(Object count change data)
*-*-*

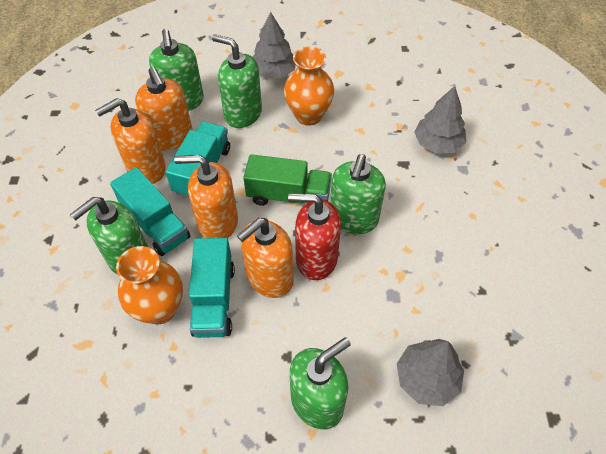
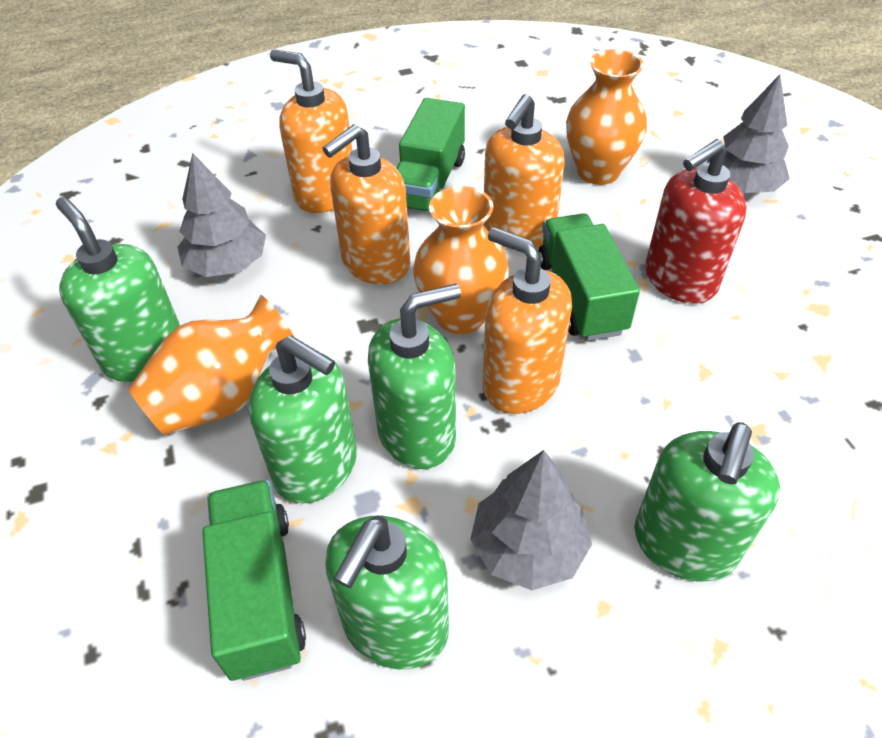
green truck: [243,154,332,206] = 1 -> [202,480,306,681] [396,98,465,214] [538,214,640,341] = 3
orange vase: [116,246,183,324] [284,46,334,126] = 2 -> [128,295,294,435] [413,186,509,334] [566,49,647,185] = 3
turquoise truck: [110,167,190,256] [165,122,230,198] [189,238,235,338] = 3 -> none = 0

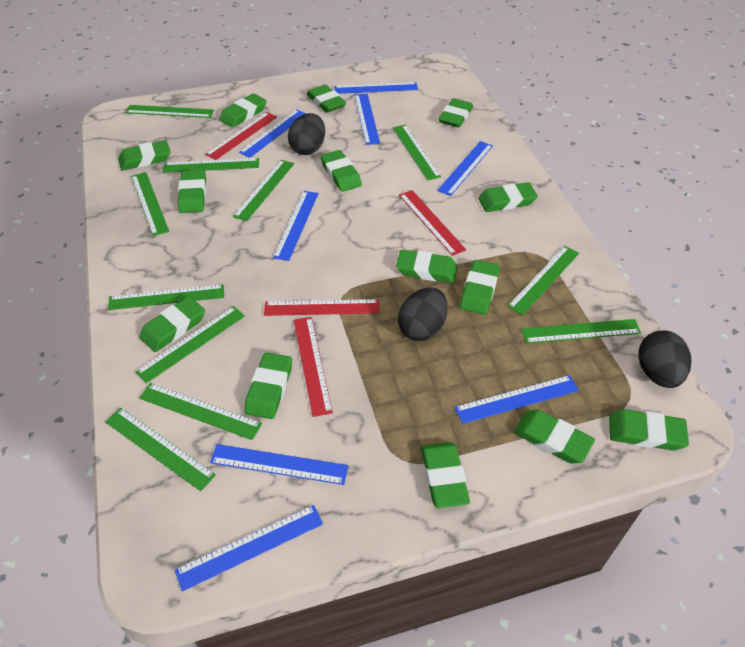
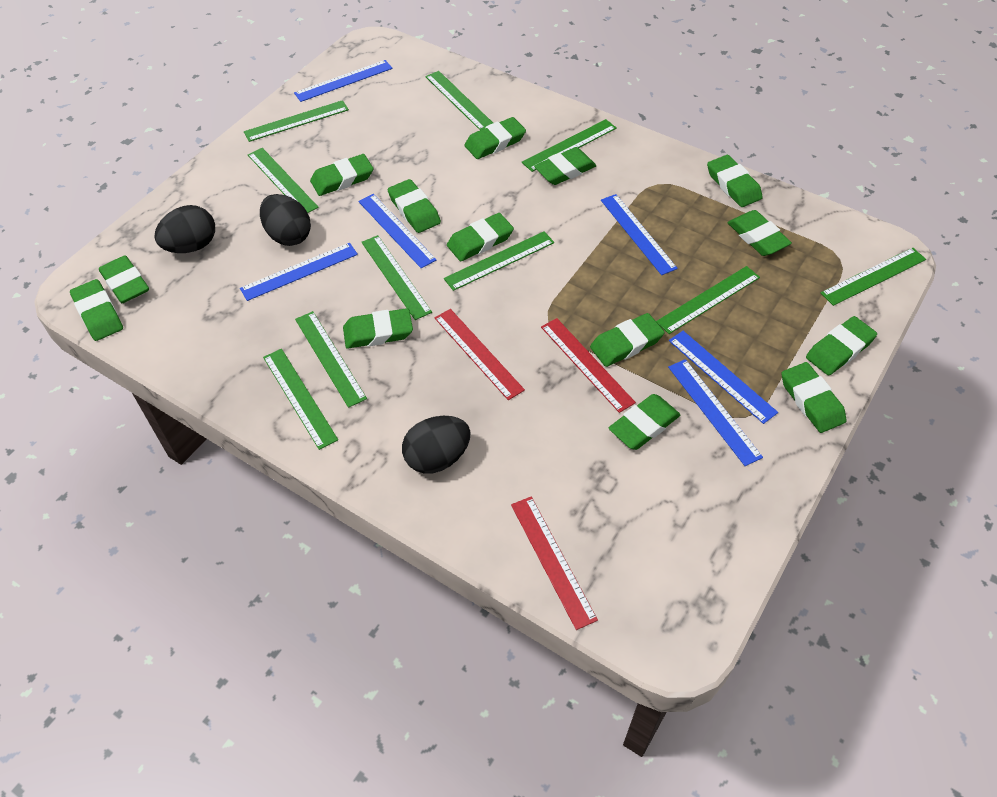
blue ruler: [175,505,323,591] [210,444,348,485] [239,109,307,158] [273,191,319,261] [334,82,418,94] [354,94,380,145] [437,141,493,196] [455,375,579,424] = 8 -> [240,243,358,301] [294,60,393,102] [358,194,437,268] [601,194,678,275] [668,359,763,466] [669,331,778,424] = 6
green ruler: [105,408,216,491] [108,284,224,310] [125,105,214,118] [131,172,169,236] [135,306,245,383] [139,383,262,440] [163,158,259,173] [233,160,294,221] [393,125,441,181] [507,246,579,315] [521,319,641,344] = 11 -> [244,100,349,142] [248,148,319,213] [263,349,338,450] [295,311,367,408] [362,235,432,320] [425,71,493,130] [444,231,554,291] [522,119,617,172] [656,266,760,334] [821,248,926,306] = 10
red ruler: [205,112,277,160] [264,299,380,316] [294,317,333,417] [399,190,466,256] = 4 -> [434,309,525,400] [511,496,598,630] [541,318,636,413] = 3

*-*-*

▶ How to complete this task
In these records, tally the lines that contain the string "truck", and give only the result.

▶ Result
2